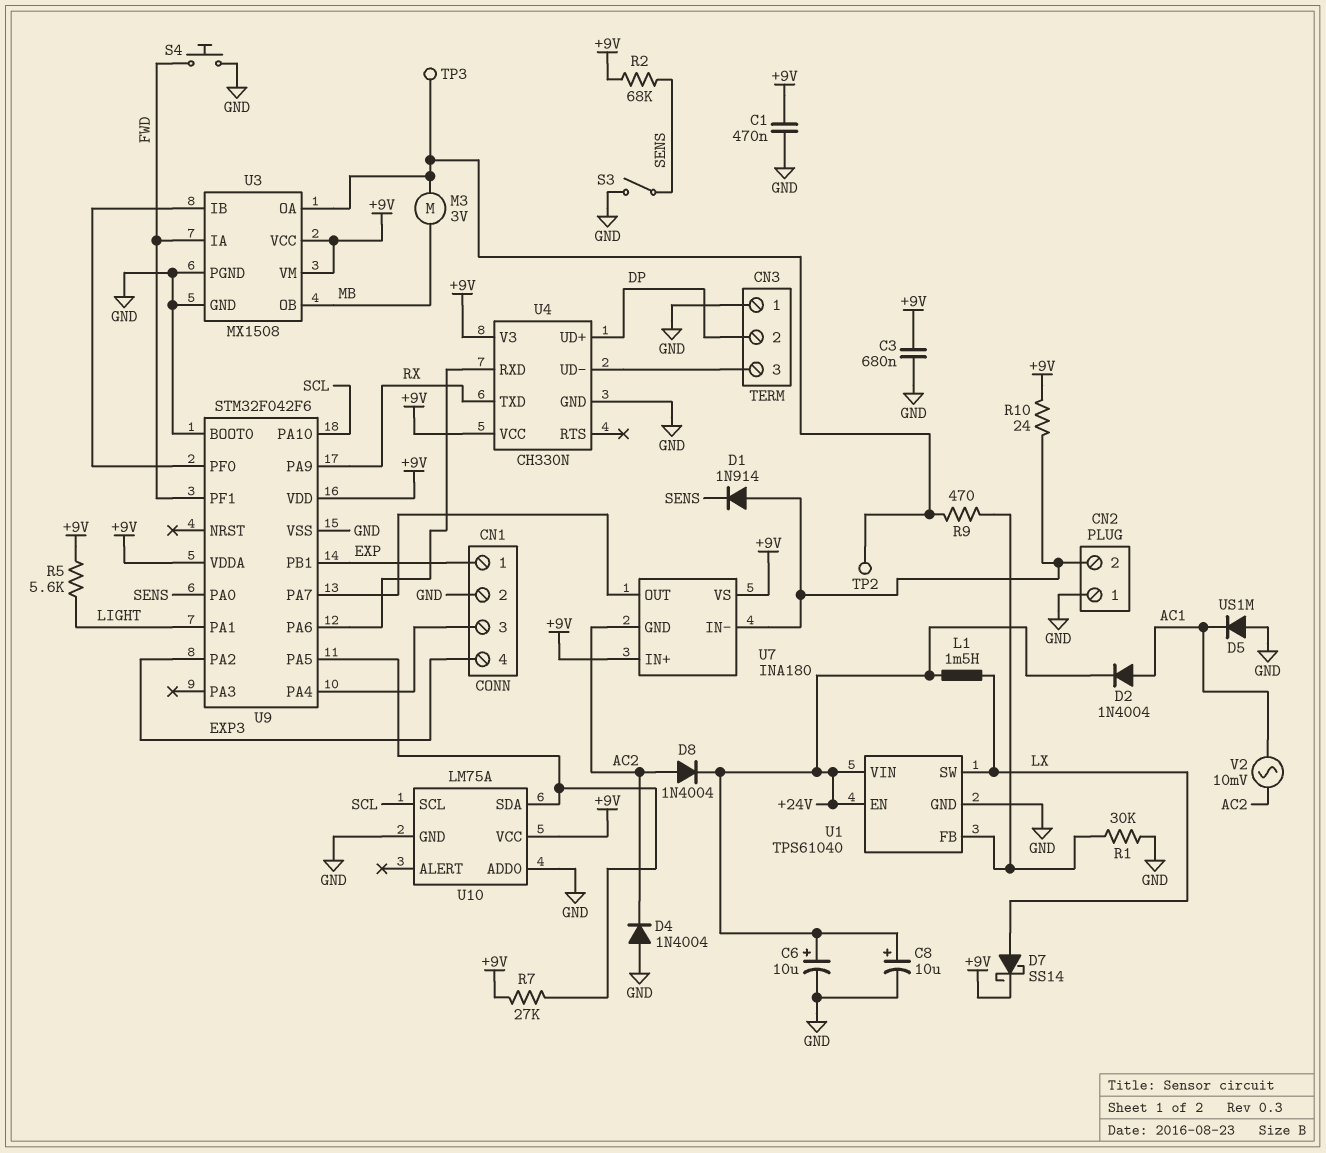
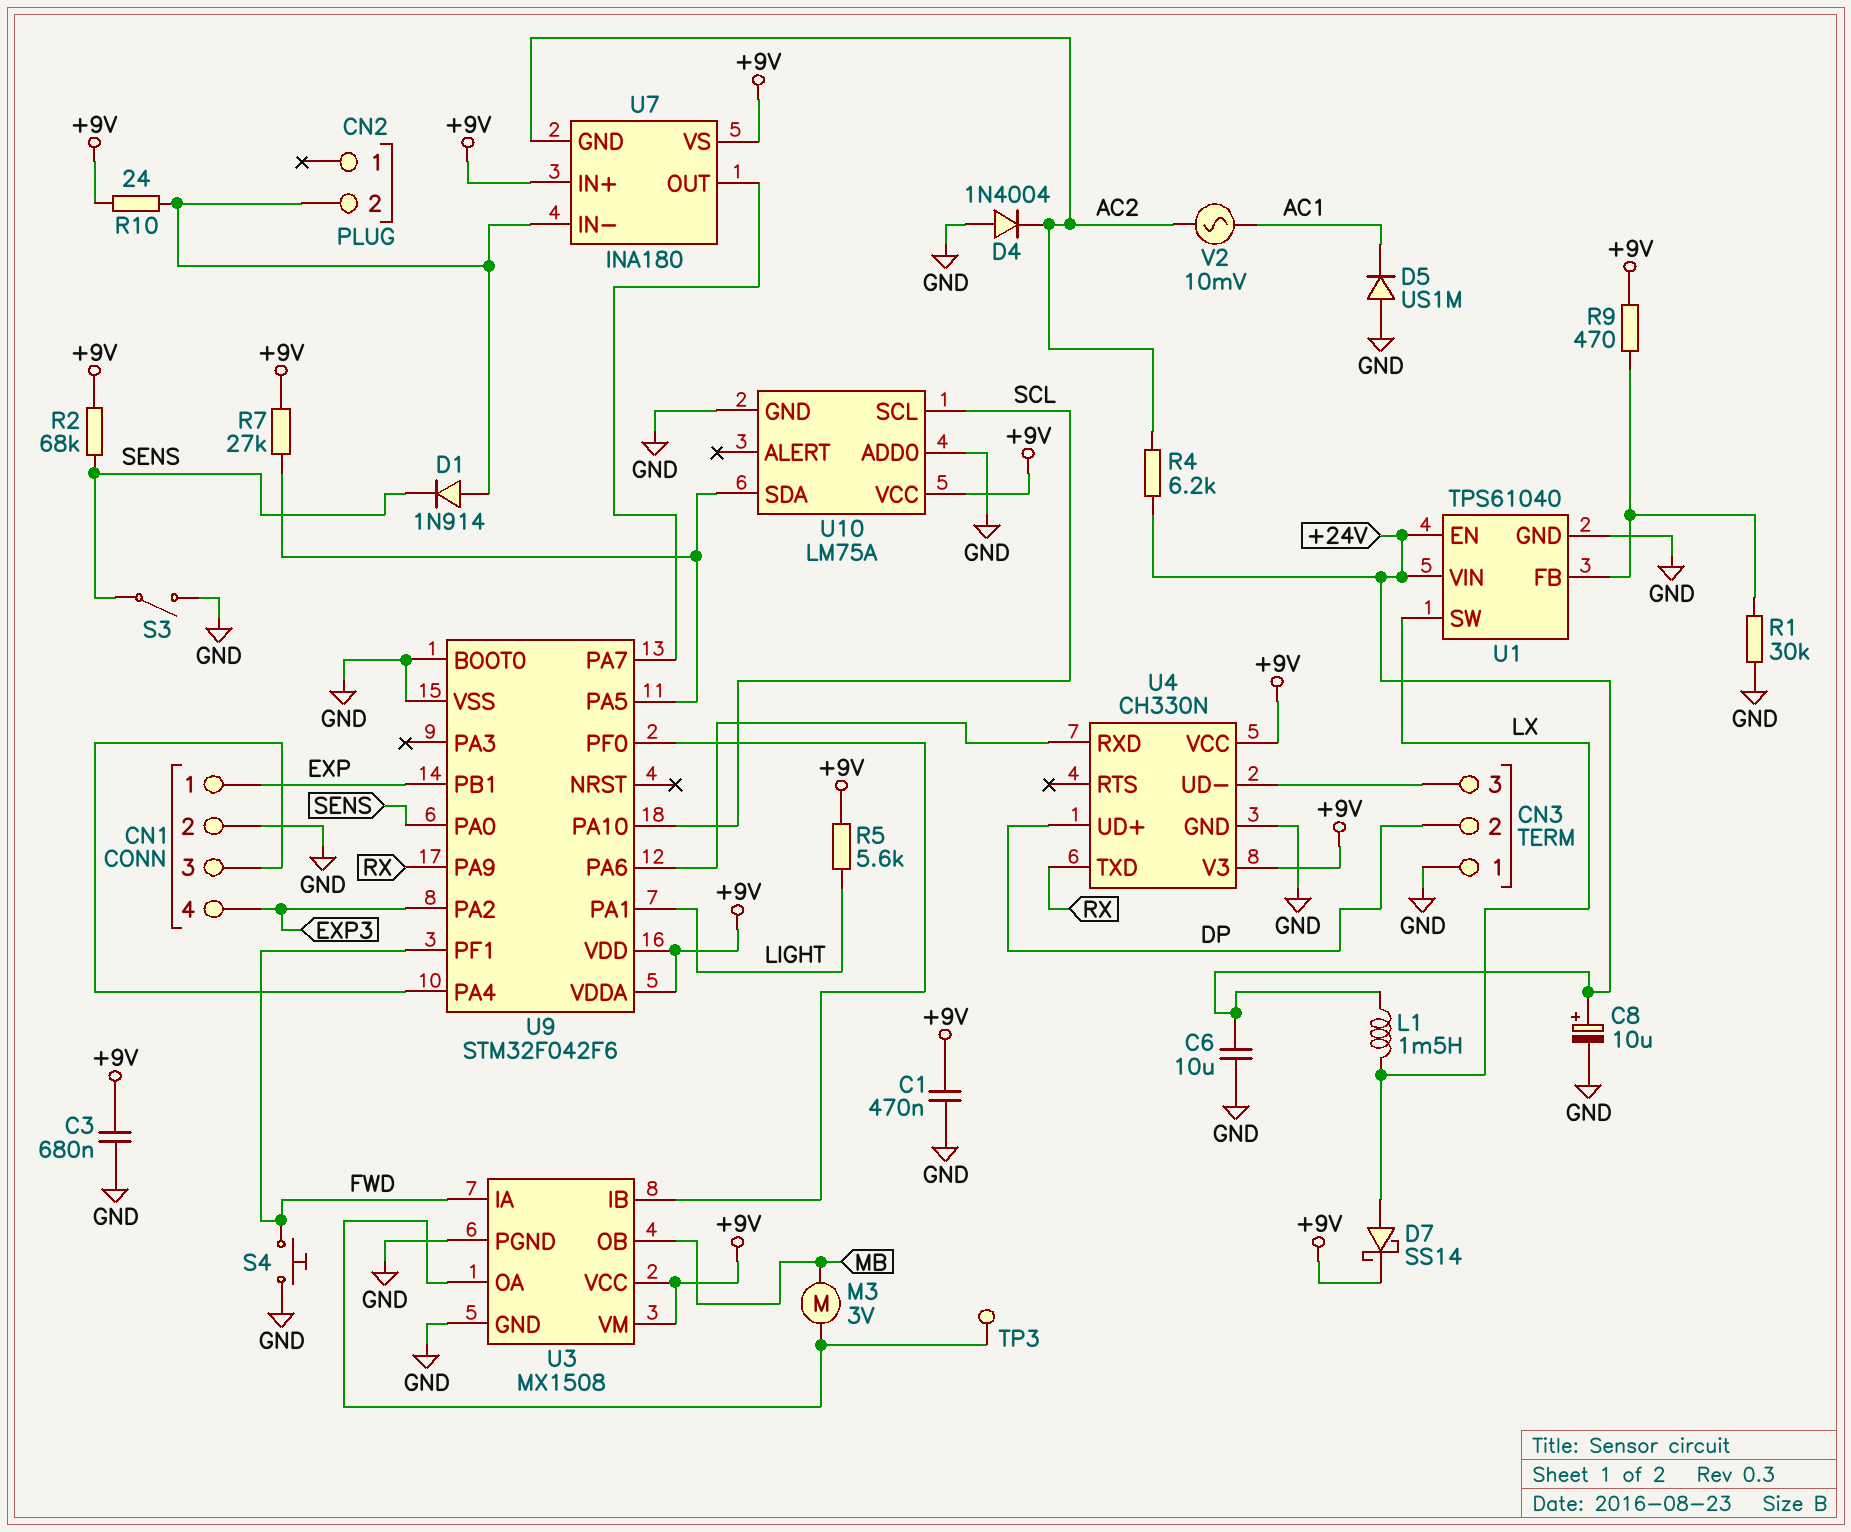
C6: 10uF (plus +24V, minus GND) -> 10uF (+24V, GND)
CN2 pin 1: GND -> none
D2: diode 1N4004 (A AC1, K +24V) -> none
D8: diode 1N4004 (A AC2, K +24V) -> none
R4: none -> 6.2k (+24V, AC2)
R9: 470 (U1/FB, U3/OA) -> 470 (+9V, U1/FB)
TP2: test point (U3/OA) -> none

= = = =

» Problem details: What the records say must be written out exactly, with none of their pictures.

» Answer section:
C6: 10uF (plus +24V, minus GND) -> 10uF (+24V, GND)
CN2 pin 1: GND -> none
D2: diode 1N4004 (A AC1, K +24V) -> none
D8: diode 1N4004 (A AC2, K +24V) -> none
R4: none -> 6.2k (+24V, AC2)
R9: 470 (U1/FB, U3/OA) -> 470 (+9V, U1/FB)
TP2: test point (U3/OA) -> none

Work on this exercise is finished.